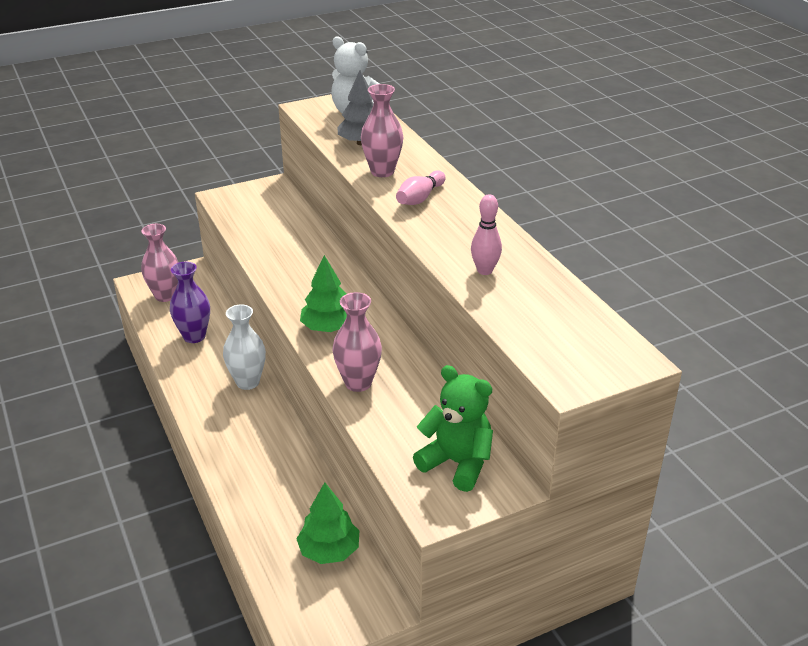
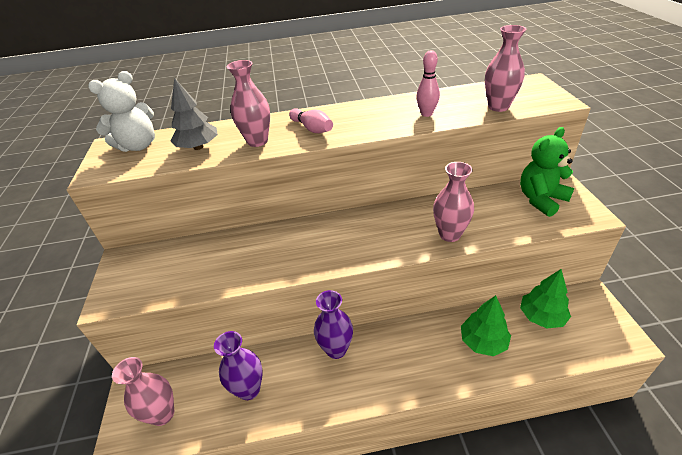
camera: 70 degrees left, 5 degrees up
(248, 382) = (336, 349): white vase -> purple vase
(328, 328) = (373, 243): green tree -> green tree (483, 342)
(527, 327) = (498, 107): none -> pink vase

Aim of the exercise – The string to find is "vase"; copy every line of the listing that has it.

Solution below –
(248, 382) = (336, 349): white vase -> purple vase
(527, 327) = (498, 107): none -> pink vase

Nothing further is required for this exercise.